• [WHAT IS NEEDED]:
Would you output the entries below only from the line containing "blue fork: [299,265,318,344]" through the line containing "yellow egg: [343,145,388,181]", exactly as they stand and with both ends included?

---- PROVIDED RECORDS

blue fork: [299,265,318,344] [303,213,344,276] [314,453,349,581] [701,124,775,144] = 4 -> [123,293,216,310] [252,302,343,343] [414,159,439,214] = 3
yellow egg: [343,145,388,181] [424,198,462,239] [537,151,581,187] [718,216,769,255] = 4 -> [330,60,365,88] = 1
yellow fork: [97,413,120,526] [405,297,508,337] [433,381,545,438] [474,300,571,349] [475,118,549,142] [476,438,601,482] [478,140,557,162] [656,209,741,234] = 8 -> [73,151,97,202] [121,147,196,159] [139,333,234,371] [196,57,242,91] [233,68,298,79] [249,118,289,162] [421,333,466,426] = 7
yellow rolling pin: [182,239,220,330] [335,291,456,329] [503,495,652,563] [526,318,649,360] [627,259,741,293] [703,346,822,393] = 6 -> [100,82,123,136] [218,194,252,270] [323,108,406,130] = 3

--------
---- PROVIDED RECORDS

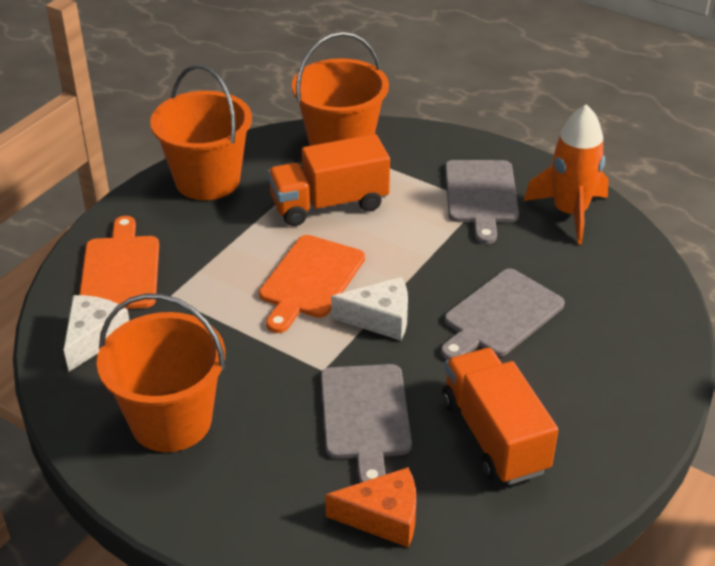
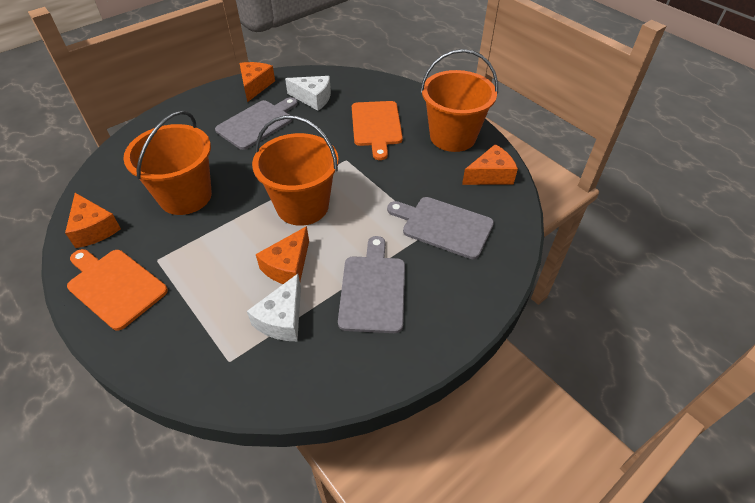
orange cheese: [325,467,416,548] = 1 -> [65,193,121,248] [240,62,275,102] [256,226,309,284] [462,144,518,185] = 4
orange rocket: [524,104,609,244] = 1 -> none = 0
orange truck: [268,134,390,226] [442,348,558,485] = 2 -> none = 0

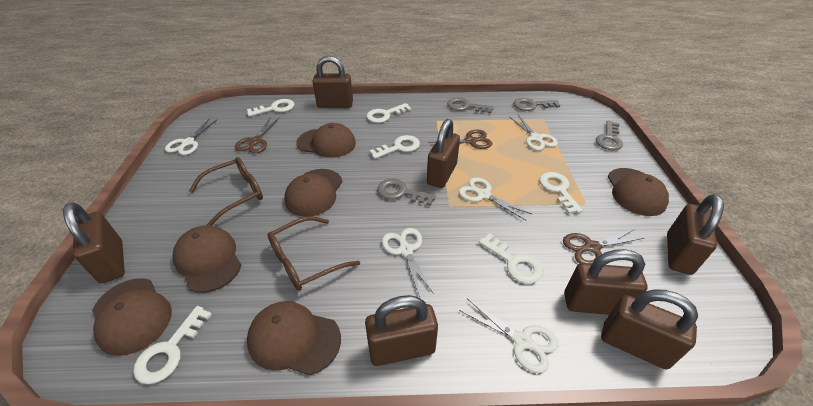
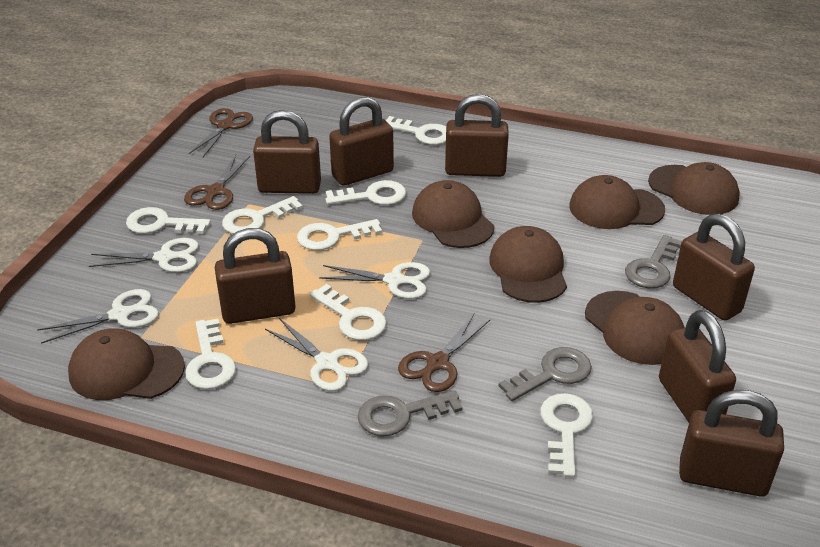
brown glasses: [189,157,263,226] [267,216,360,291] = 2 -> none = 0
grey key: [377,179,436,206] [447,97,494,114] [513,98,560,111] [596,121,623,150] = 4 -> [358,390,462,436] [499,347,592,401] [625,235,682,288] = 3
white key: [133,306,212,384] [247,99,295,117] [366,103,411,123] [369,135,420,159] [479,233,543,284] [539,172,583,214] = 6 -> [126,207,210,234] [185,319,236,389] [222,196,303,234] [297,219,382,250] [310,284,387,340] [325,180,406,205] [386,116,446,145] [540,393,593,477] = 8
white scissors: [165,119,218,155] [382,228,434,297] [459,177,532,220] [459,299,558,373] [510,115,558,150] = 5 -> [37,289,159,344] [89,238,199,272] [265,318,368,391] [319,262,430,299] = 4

--------
---- PROVIDED RECORDS

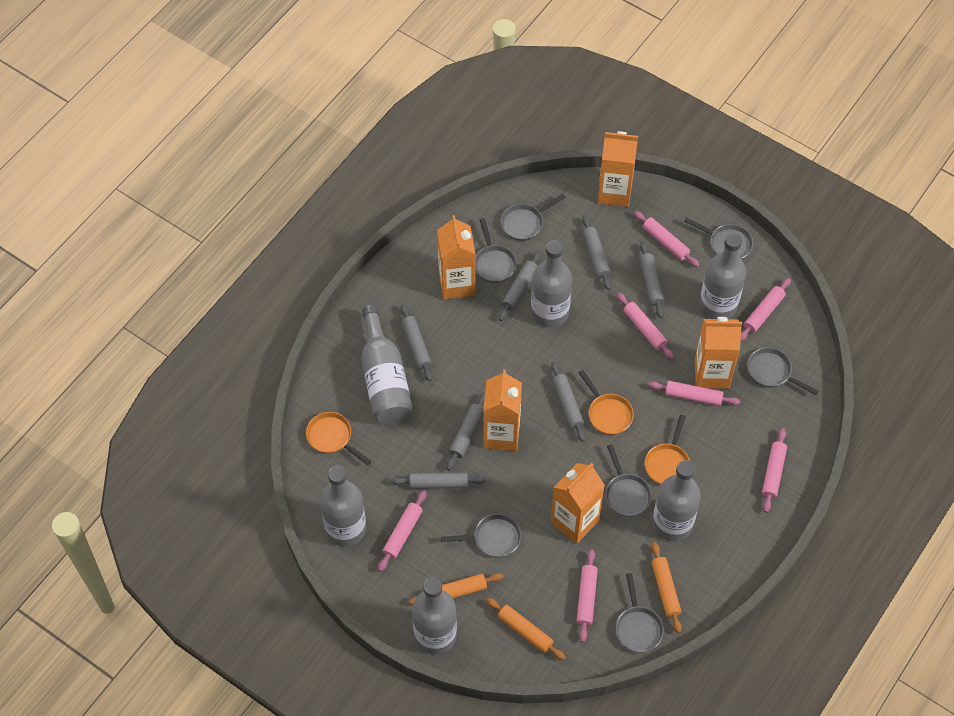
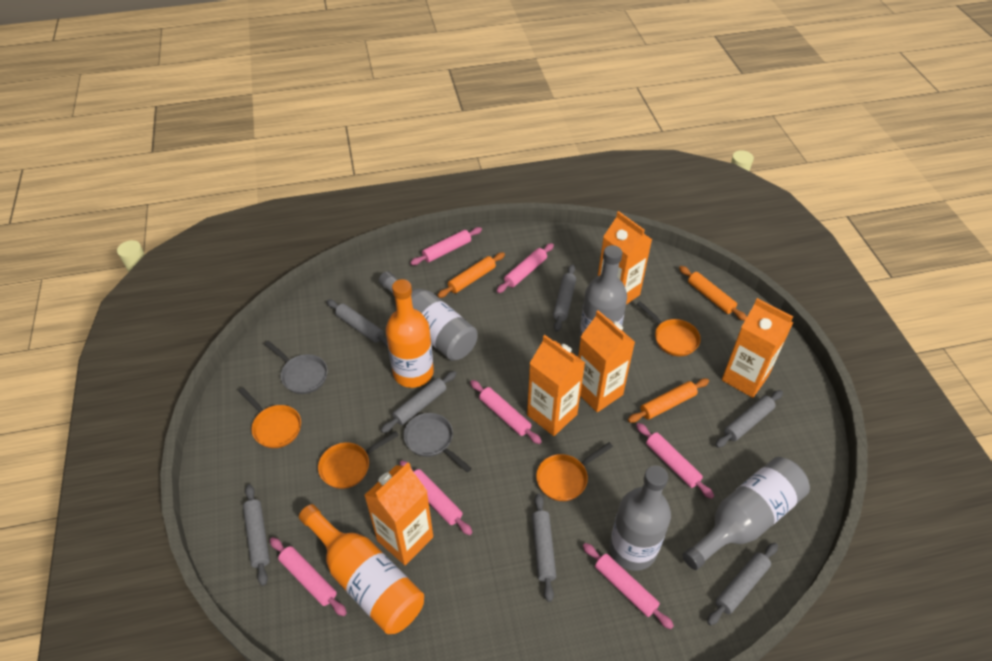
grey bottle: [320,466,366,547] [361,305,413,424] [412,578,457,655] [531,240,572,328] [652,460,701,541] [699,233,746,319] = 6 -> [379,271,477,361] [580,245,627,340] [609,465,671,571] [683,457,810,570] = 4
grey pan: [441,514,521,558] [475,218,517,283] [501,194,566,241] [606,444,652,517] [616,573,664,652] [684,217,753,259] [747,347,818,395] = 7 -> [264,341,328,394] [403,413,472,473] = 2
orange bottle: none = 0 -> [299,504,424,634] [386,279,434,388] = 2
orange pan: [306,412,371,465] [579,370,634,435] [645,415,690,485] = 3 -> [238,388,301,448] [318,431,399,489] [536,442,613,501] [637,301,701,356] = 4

--------

• [FINAL ANSWER]:
blue fork: [299,265,318,344] [303,213,344,276] [314,453,349,581] [701,124,775,144] = 4 -> [123,293,216,310] [252,302,343,343] [414,159,439,214] = 3
yellow egg: [343,145,388,181] [424,198,462,239] [537,151,581,187] [718,216,769,255] = 4 -> [330,60,365,88] = 1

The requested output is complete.